Assignment → Only one span of the listing below should come back. It runs from the line with "brown brick D4:F4" through the line with "brown tile E7", and each of its lines must be reproduced exactly.

Listed records →
************
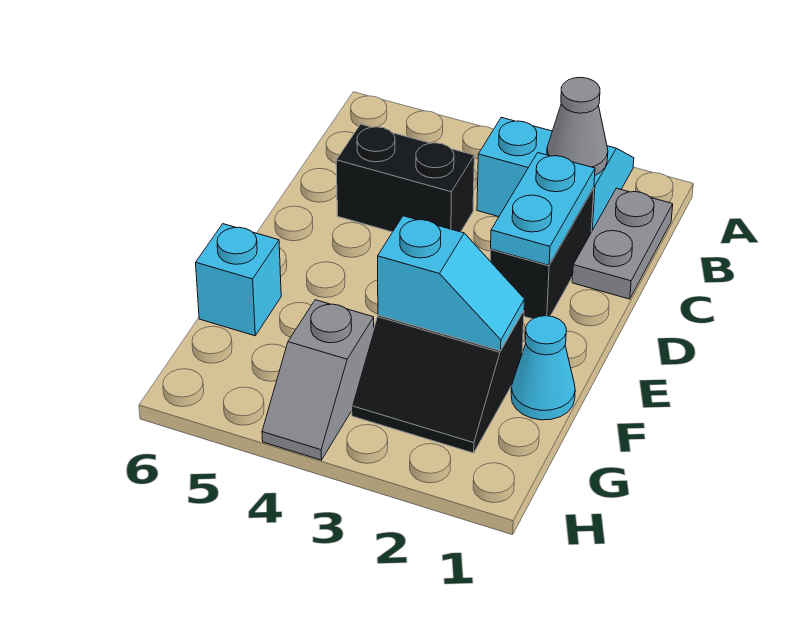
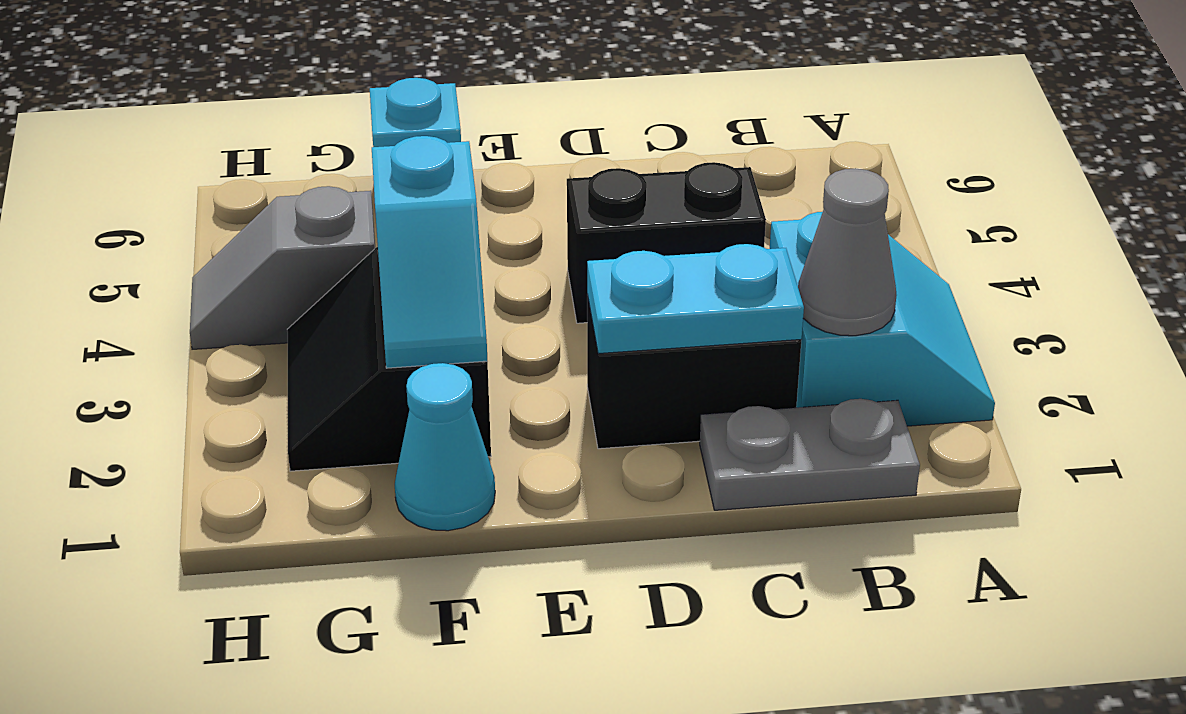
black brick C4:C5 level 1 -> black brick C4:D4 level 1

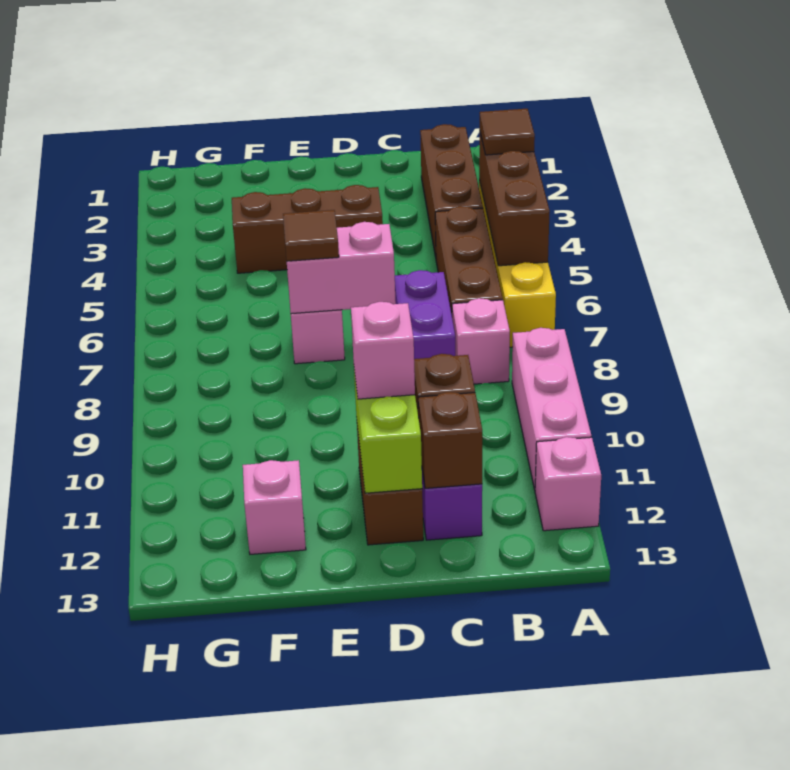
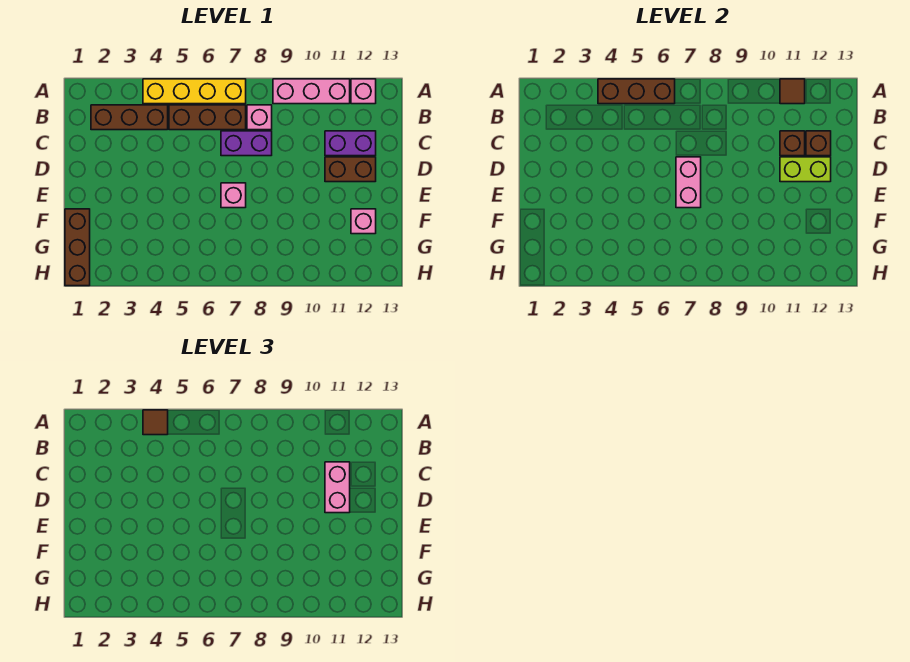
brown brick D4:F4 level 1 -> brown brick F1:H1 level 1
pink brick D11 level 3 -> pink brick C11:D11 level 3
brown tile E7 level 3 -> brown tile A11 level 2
************
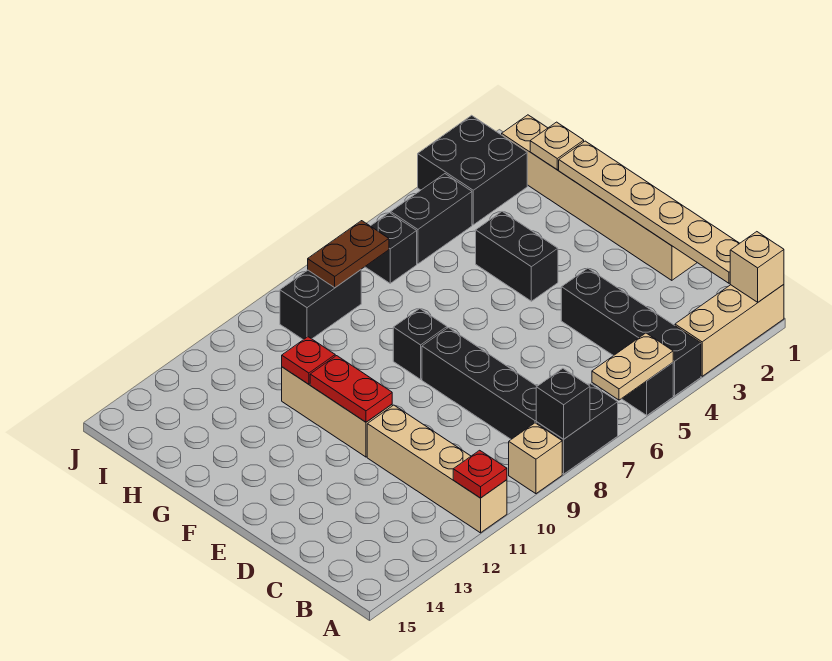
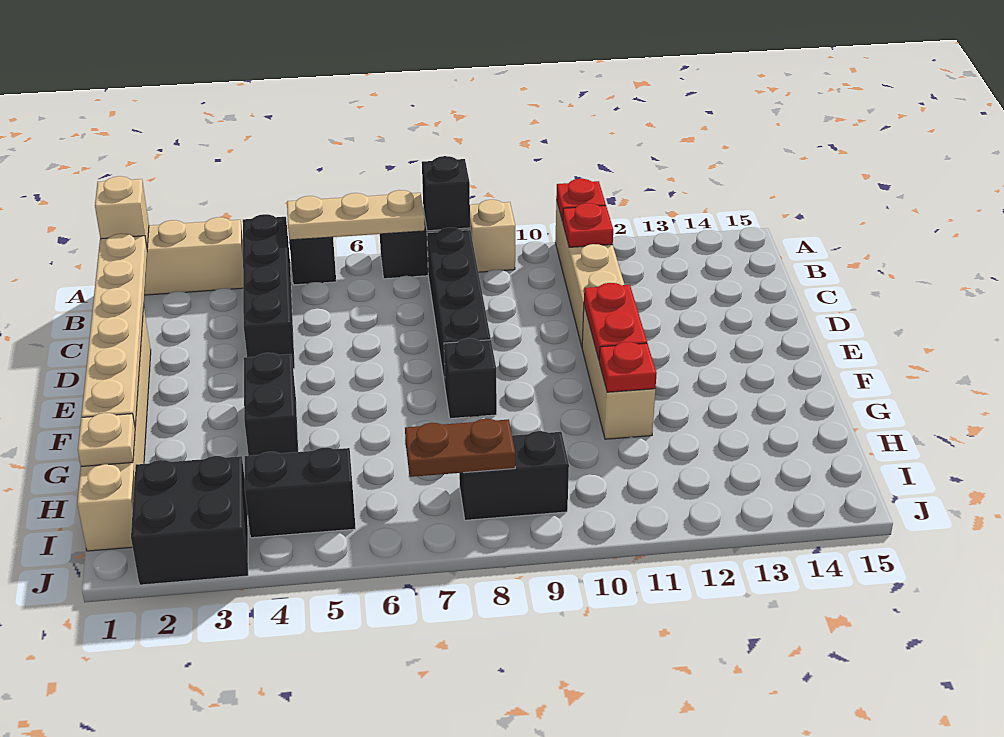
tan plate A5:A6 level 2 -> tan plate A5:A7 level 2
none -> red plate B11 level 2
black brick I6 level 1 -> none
************
Written answer →
brown brick D4:F4 level 1 -> brown brick F1:H1 level 1
pink brick D11 level 3 -> pink brick C11:D11 level 3
brown tile E7 level 3 -> brown tile A11 level 2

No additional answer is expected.